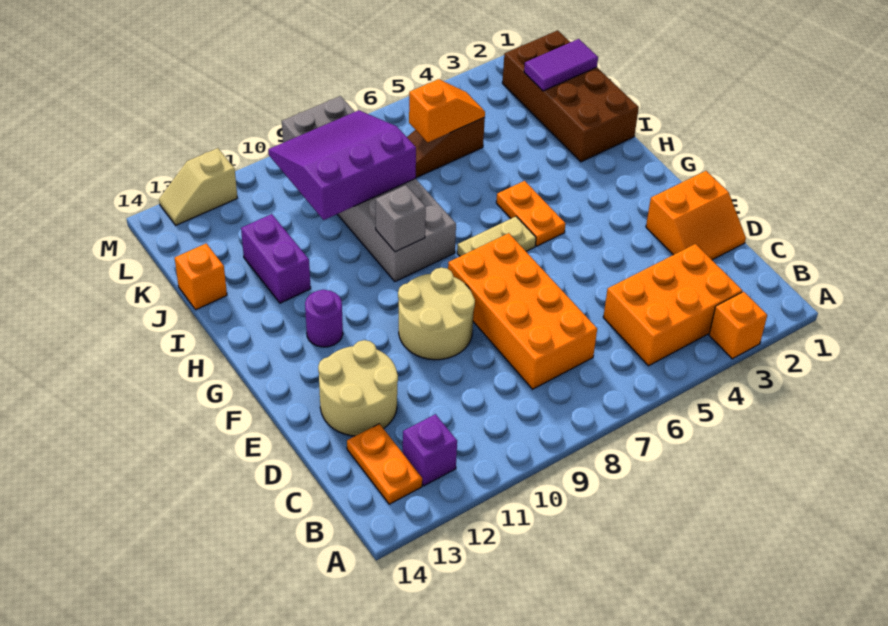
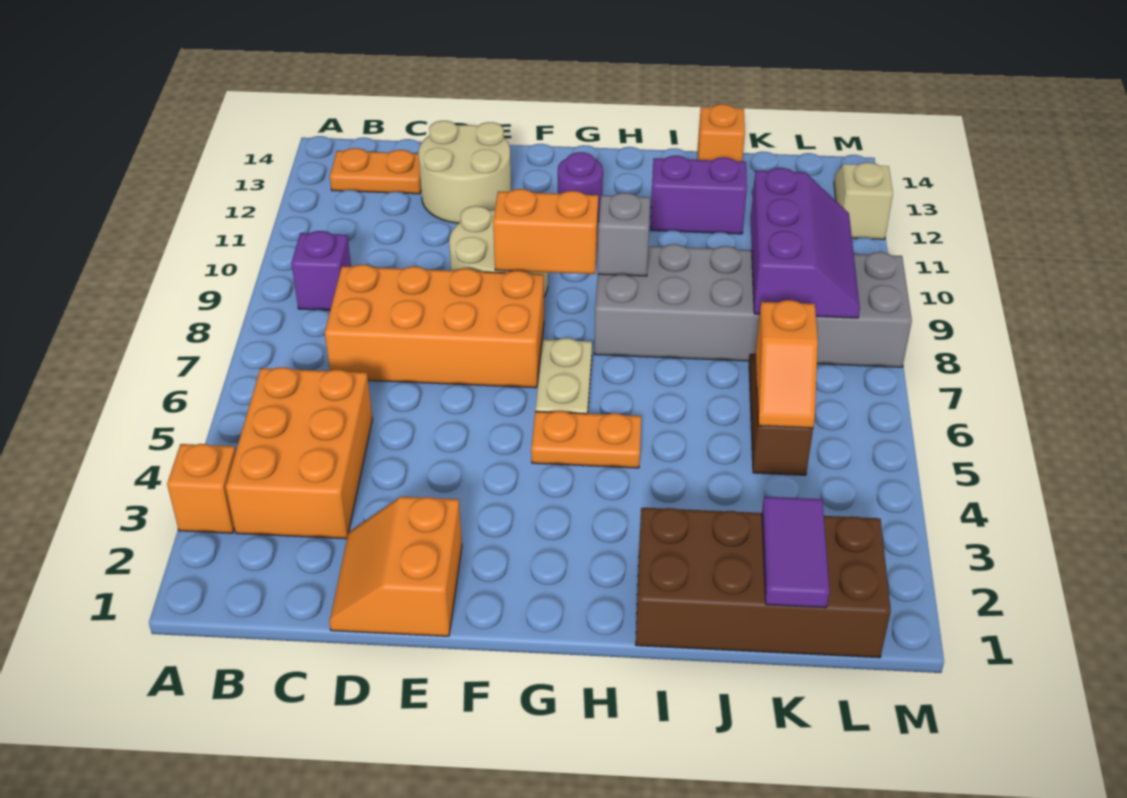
purple brick B12 level 1 -> purple brick B9 level 1
none -> orange brick F9:G9 level 2
purple slope J8:L10 level 2 top J -> purple slope K8:L10 level 2 top K

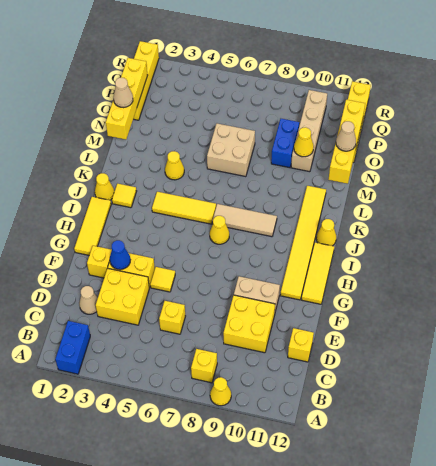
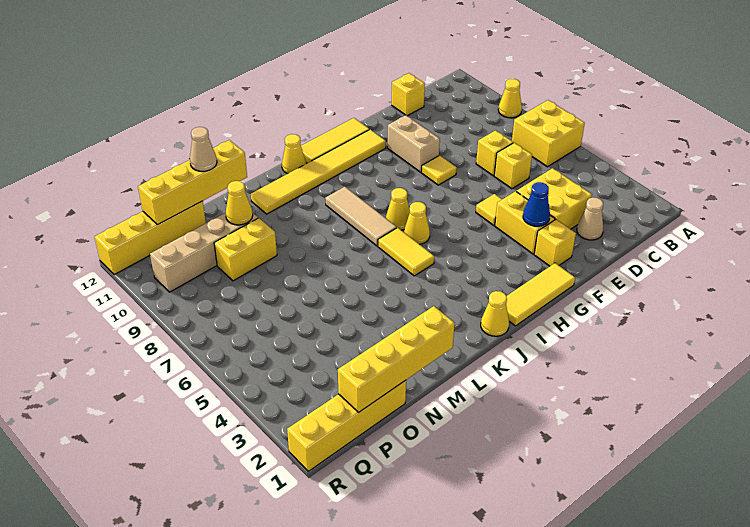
blue brick A2:B2 level 1 -> none
yellow brick B8 level 1 -> yellow brick D7 level 1
yellow brick D9:E10 level 1 -> yellow brick A6:B7 level 1
yellow tile J2 level 1 -> yellow tile F8 level 1
yellow tile J4:J6 level 1 -> yellow tile J5:J6 level 1
yellow cone L4 level 1 -> yellow cone I6 level 1
tan brick M6:N7 level 1 -> none
tan cone N1 level 3 -> none
blue brick N9:O9 level 1 -> yellow brick N9:O9 level 1

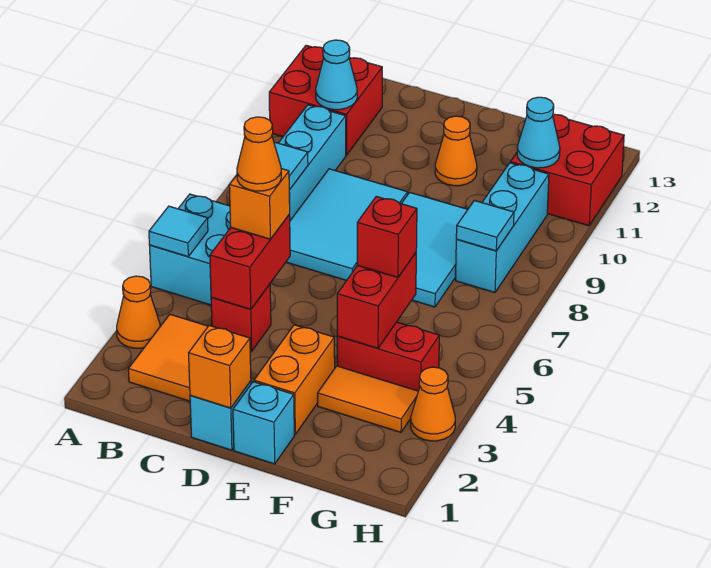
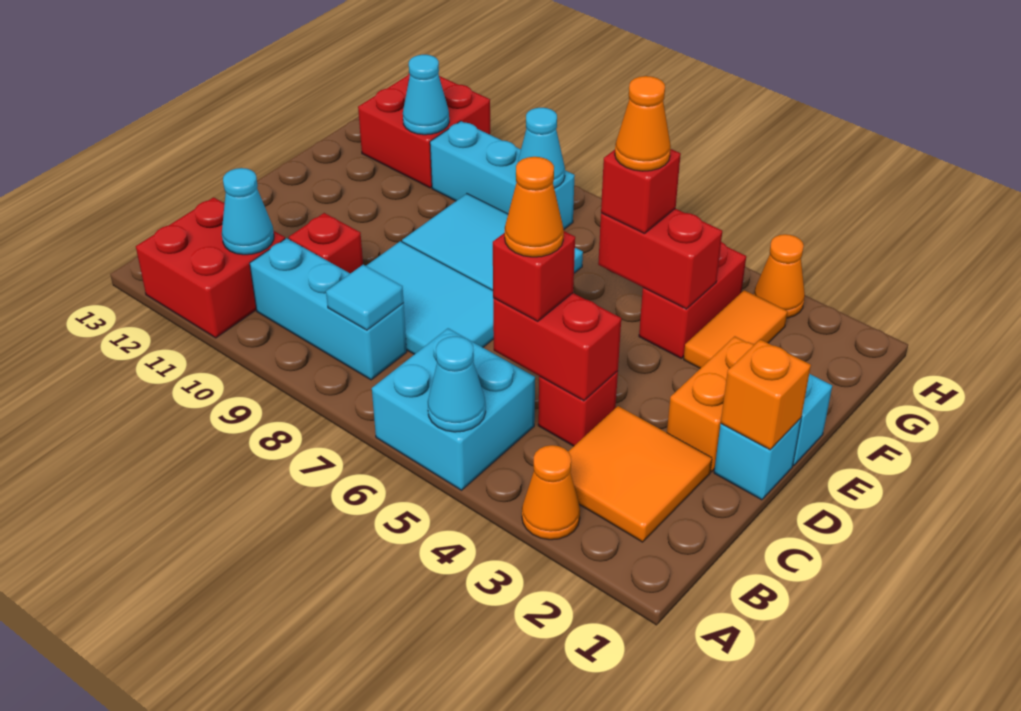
cyan tile A5 level 2 -> cyan cone A5 level 2
orange brick C5 level 3 -> red brick C5 level 3
none -> red brick C10 level 1
orange brick E2:E3 level 1 -> orange brick D2:E2 level 1
orange cone E11 level 1 -> orange cone F5 level 4
cyan tile G8 level 2 -> cyan cone G8 level 2

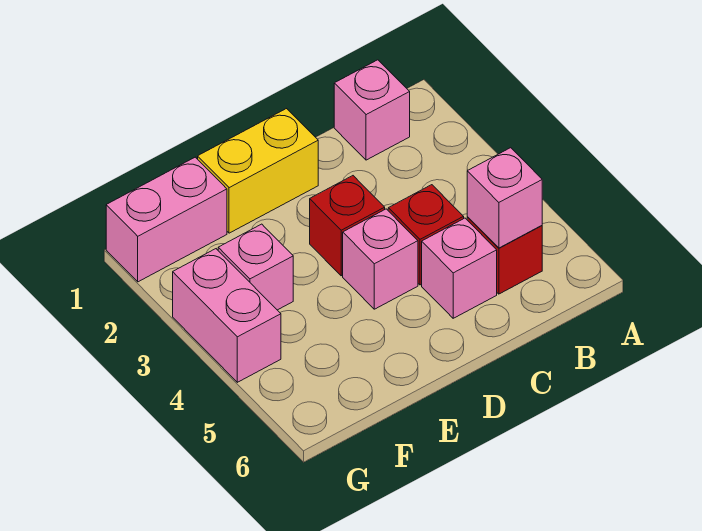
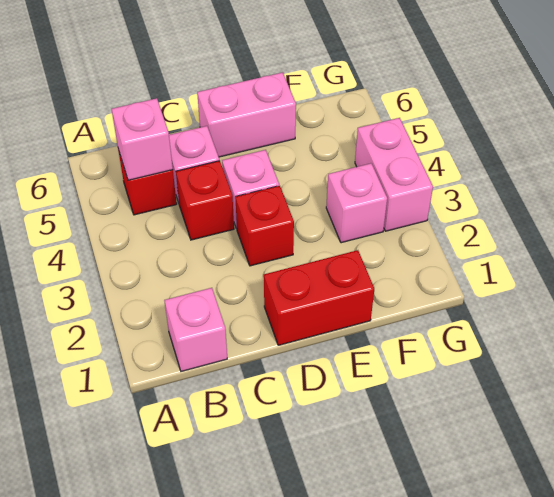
yellow brick D1:E1 level 1 -> red brick D1:E1 level 1
pink brick F1:G1 level 1 -> pink brick D6:E6 level 1

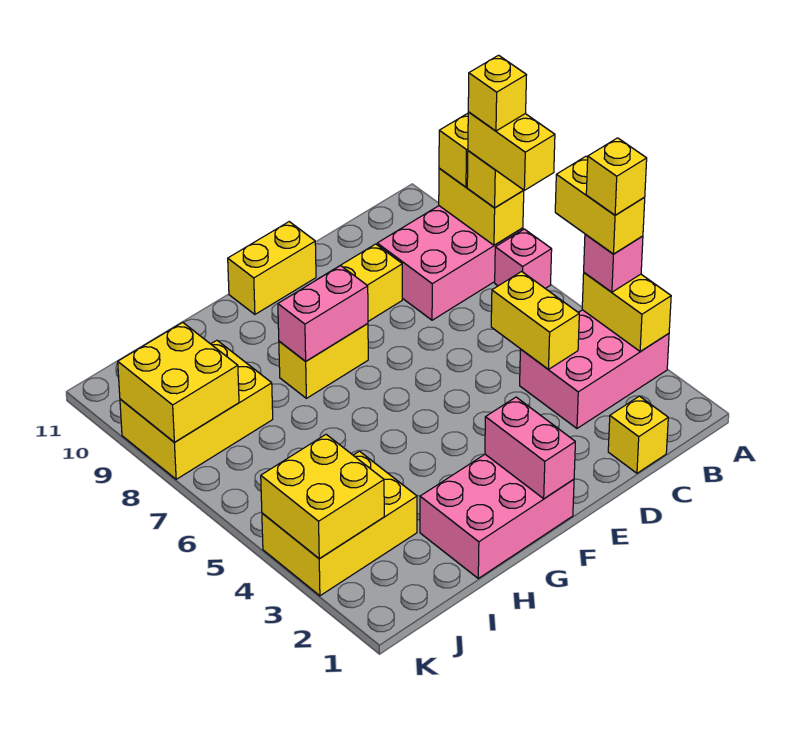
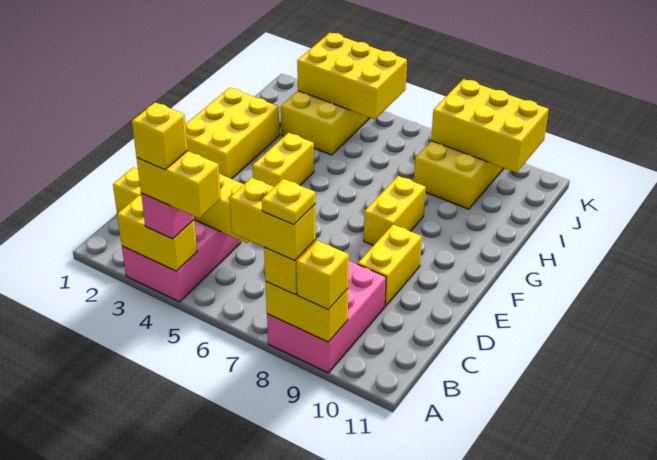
pink brick A7 level 1 -> none
yellow brick A8 level 5 -> yellow plate A8 level 5
yellow brick E11:F11 level 1 -> yellow brick F4:G4 level 1
pink brick F1:H2 level 1 -> yellow brick F1:H2 level 1
pink brick F1:F2 level 2 -> none
pink brick F8:G8 level 2 -> none
yellow brick J3:K4 level 2 -> yellow brick J3:K5 level 2
yellow brick J8:K9 level 2 -> yellow brick J8:K10 level 2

::::

== EXERCISE DETAILS ==
Reproduce all lines above exactly. Leave the images out.

== WRITTEN ANSWER ==
purple brick B12 level 1 -> purple brick B9 level 1
none -> orange brick F9:G9 level 2
purple slope J8:L10 level 2 top J -> purple slope K8:L10 level 2 top K

blue brick A2:B2 level 1 -> none
yellow brick B8 level 1 -> yellow brick D7 level 1
yellow brick D9:E10 level 1 -> yellow brick A6:B7 level 1
yellow tile J2 level 1 -> yellow tile F8 level 1
yellow tile J4:J6 level 1 -> yellow tile J5:J6 level 1
yellow cone L4 level 1 -> yellow cone I6 level 1
tan brick M6:N7 level 1 -> none
tan cone N1 level 3 -> none
blue brick N9:O9 level 1 -> yellow brick N9:O9 level 1

cyan tile A5 level 2 -> cyan cone A5 level 2
orange brick C5 level 3 -> red brick C5 level 3
none -> red brick C10 level 1
orange brick E2:E3 level 1 -> orange brick D2:E2 level 1
orange cone E11 level 1 -> orange cone F5 level 4
cyan tile G8 level 2 -> cyan cone G8 level 2

yellow brick D1:E1 level 1 -> red brick D1:E1 level 1
pink brick F1:G1 level 1 -> pink brick D6:E6 level 1

pink brick A7 level 1 -> none
yellow brick A8 level 5 -> yellow plate A8 level 5
yellow brick E11:F11 level 1 -> yellow brick F4:G4 level 1
pink brick F1:H2 level 1 -> yellow brick F1:H2 level 1
pink brick F1:F2 level 2 -> none
pink brick F8:G8 level 2 -> none
yellow brick J3:K4 level 2 -> yellow brick J3:K5 level 2
yellow brick J8:K9 level 2 -> yellow brick J8:K10 level 2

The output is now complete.